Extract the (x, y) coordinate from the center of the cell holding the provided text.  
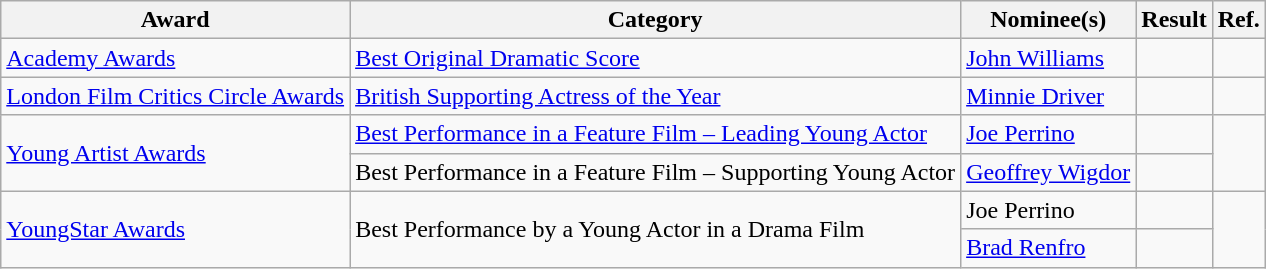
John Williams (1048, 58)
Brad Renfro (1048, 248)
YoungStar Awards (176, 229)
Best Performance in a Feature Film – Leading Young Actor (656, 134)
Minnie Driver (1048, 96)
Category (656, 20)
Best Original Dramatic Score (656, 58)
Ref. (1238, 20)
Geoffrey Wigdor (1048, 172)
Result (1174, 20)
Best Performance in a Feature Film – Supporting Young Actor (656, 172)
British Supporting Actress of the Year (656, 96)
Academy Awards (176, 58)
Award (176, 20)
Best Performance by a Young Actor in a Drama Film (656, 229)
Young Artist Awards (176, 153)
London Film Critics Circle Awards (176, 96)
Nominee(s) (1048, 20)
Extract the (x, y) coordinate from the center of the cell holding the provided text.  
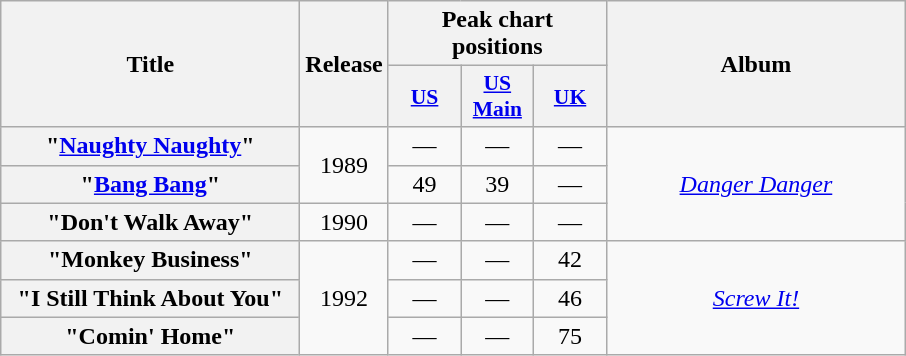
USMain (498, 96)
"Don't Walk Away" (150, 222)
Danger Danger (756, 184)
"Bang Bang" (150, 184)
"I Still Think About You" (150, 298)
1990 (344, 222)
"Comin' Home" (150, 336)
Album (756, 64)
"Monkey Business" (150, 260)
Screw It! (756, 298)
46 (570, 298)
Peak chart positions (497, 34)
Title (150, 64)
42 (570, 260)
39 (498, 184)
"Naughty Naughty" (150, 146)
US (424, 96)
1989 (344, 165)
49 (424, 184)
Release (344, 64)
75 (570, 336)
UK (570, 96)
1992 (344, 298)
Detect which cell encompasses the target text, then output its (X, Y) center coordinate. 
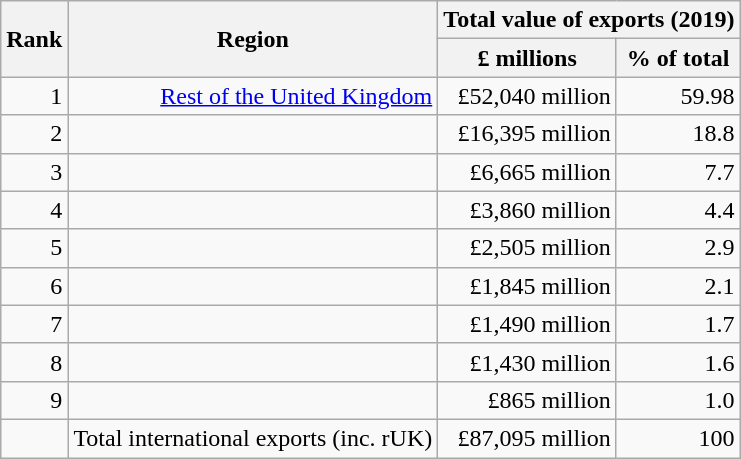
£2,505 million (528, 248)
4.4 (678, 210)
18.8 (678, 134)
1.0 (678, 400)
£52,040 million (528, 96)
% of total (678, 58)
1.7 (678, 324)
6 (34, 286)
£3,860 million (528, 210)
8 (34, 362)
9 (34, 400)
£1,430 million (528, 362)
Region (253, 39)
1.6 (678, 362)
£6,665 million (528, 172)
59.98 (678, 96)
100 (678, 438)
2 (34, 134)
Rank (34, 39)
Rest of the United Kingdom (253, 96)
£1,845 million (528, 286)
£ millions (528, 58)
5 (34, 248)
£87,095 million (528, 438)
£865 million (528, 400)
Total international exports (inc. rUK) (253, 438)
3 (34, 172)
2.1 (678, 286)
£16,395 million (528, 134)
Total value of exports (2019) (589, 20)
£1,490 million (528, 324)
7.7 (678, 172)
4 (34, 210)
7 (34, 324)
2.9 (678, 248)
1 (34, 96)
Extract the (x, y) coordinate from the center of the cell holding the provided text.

---

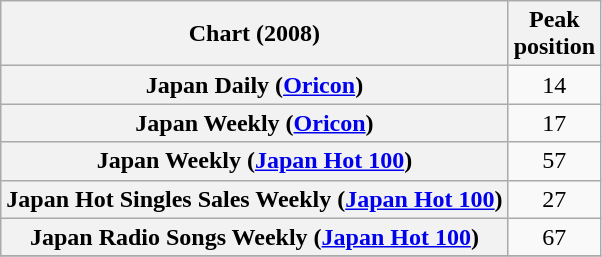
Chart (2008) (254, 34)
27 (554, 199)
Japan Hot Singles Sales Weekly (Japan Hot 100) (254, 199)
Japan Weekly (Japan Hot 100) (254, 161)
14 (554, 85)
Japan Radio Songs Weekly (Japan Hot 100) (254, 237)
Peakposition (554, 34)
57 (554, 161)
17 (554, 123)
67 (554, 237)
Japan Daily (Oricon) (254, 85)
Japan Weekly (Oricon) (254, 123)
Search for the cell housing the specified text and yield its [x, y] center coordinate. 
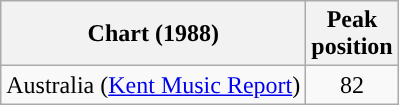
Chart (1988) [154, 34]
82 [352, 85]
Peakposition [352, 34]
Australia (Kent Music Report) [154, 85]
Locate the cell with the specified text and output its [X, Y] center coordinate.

### TASK PROMPT:
Show every line from the entries above that contains the word "Japan".

### TASK RESULT:
Japan Hot Singles Sales Weekly (Japan Hot 100) (254, 199)
Japan Weekly (Japan Hot 100) (254, 161)
Japan Radio Songs Weekly (Japan Hot 100) (254, 237)
Japan Daily (Oricon) (254, 85)
Japan Weekly (Oricon) (254, 123)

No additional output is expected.